Object change listings

■ ■ ■ ■

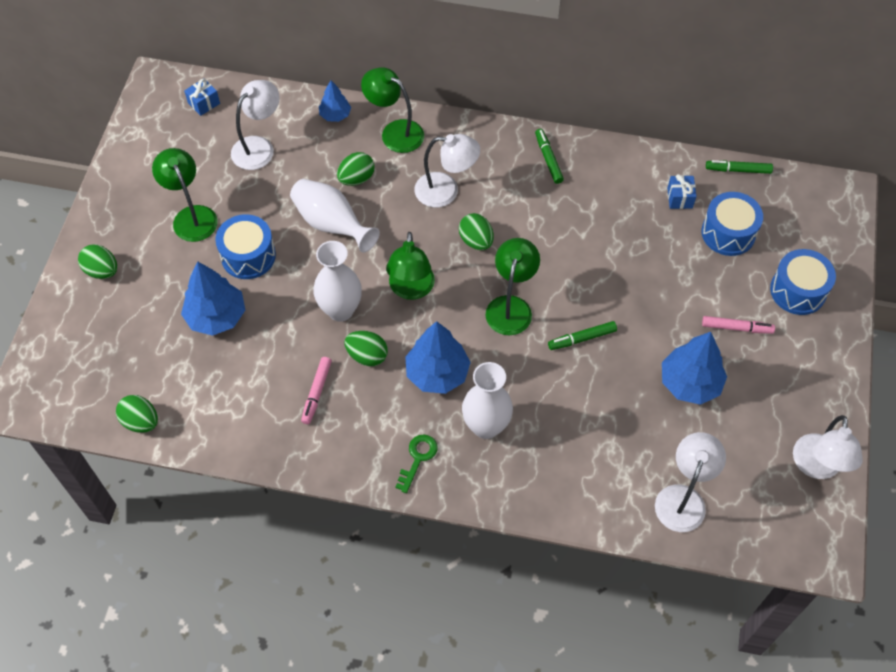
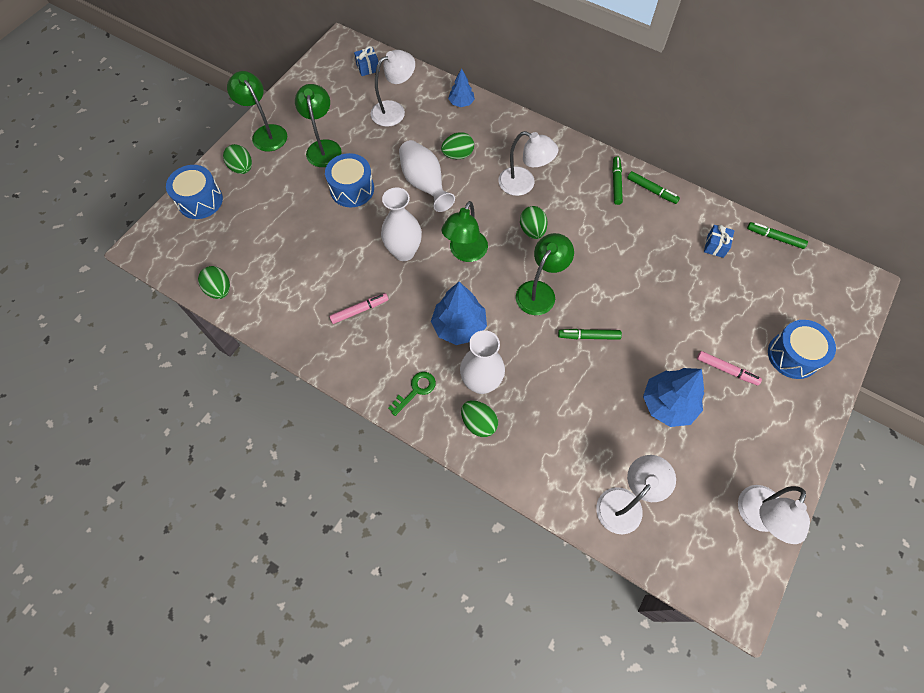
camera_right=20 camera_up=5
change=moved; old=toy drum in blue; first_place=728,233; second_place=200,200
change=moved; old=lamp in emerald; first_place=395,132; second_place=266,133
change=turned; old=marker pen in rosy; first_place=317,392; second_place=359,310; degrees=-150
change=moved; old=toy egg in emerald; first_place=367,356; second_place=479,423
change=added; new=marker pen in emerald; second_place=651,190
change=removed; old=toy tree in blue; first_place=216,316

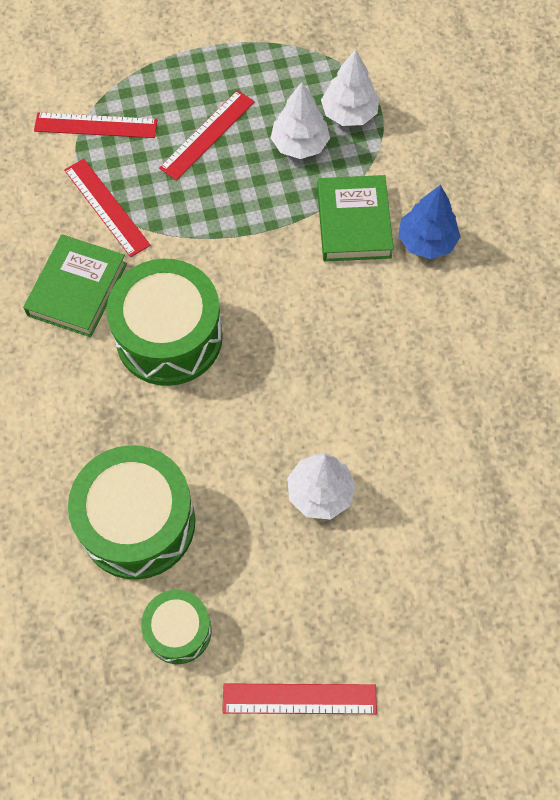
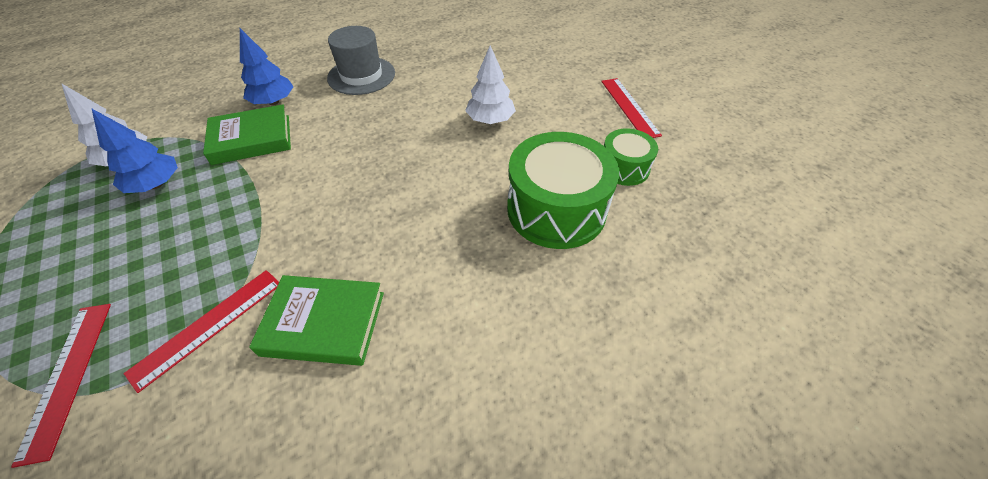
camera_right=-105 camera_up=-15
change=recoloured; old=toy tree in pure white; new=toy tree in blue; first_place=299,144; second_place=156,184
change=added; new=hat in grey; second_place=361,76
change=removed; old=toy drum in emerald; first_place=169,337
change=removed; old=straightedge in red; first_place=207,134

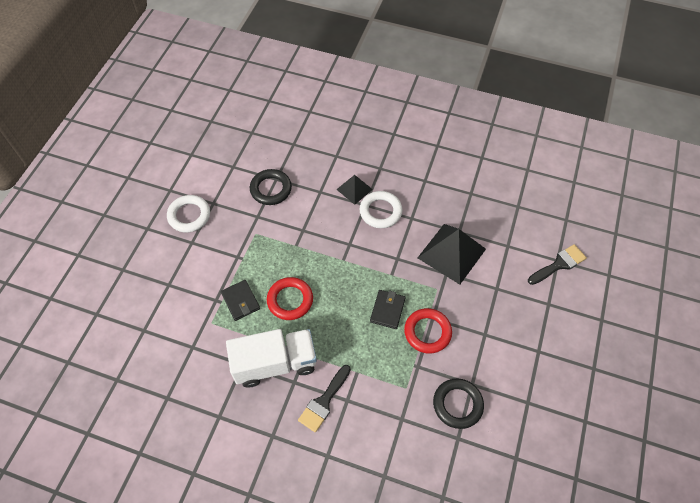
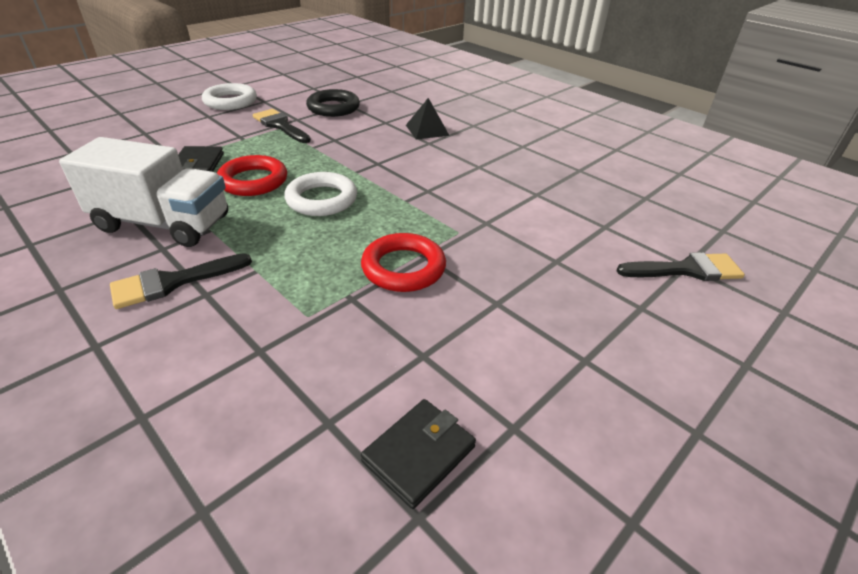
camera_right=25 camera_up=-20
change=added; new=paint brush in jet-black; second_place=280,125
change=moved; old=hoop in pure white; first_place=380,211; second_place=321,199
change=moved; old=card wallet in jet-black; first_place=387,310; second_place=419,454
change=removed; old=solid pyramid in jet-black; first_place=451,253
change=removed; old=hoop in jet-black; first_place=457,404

■ ■ ■ ■

What is needed — Pull out all lines from the entries above in which the word "blue" appears.

The answer —
change=moved; old=toy drum in blue; first_place=728,233; second_place=200,200
change=removed; old=toy tree in blue; first_place=216,316
change=recoloured; old=toy tree in pure white; new=toy tree in blue; first_place=299,144; second_place=156,184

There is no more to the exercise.